» Problem requirements
Would you retype, word for word, the line with "(726, 460) = (747, 222): grey pencil -> none" and every line after it through the end of the records below?
Material for this exercise Start Marker
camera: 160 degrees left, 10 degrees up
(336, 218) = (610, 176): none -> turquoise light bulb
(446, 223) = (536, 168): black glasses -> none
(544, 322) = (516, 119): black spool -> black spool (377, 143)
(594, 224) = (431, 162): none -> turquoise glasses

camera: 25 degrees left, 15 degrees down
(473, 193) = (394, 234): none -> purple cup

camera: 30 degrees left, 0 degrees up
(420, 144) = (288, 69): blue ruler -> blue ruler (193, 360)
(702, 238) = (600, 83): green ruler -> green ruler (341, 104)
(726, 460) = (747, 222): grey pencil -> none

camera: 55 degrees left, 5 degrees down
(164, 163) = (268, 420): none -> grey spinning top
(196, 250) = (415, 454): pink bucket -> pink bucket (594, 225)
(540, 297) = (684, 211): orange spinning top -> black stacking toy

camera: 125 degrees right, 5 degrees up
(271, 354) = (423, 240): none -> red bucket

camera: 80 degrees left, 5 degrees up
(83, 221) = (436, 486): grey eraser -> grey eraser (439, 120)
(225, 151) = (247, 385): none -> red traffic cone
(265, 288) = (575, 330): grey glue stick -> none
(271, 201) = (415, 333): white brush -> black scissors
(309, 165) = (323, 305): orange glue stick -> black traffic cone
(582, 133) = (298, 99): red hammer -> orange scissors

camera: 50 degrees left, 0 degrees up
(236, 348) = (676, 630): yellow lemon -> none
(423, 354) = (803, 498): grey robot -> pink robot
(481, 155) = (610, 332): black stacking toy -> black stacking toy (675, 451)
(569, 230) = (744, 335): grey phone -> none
Material for this exercise End Marker
» Exercise output
(726, 460) = (747, 222): grey pencil -> none

camera: 55 degrees left, 5 degrees down
(164, 163) = (268, 420): none -> grey spinning top
(196, 250) = (415, 454): pink bucket -> pink bucket (594, 225)
(540, 297) = (684, 211): orange spinning top -> black stacking toy

camera: 125 degrees right, 5 degrees up
(271, 354) = (423, 240): none -> red bucket

camera: 80 degrees left, 5 degrees up
(83, 221) = (436, 486): grey eraser -> grey eraser (439, 120)
(225, 151) = (247, 385): none -> red traffic cone
(265, 288) = (575, 330): grey glue stick -> none
(271, 201) = (415, 333): white brush -> black scissors
(309, 165) = (323, 305): orange glue stick -> black traffic cone
(582, 133) = (298, 99): red hammer -> orange scissors

camera: 50 degrees left, 0 degrees up
(236, 348) = (676, 630): yellow lemon -> none
(423, 354) = (803, 498): grey robot -> pink robot
(481, 155) = (610, 332): black stacking toy -> black stacking toy (675, 451)
(569, 230) = (744, 335): grey phone -> none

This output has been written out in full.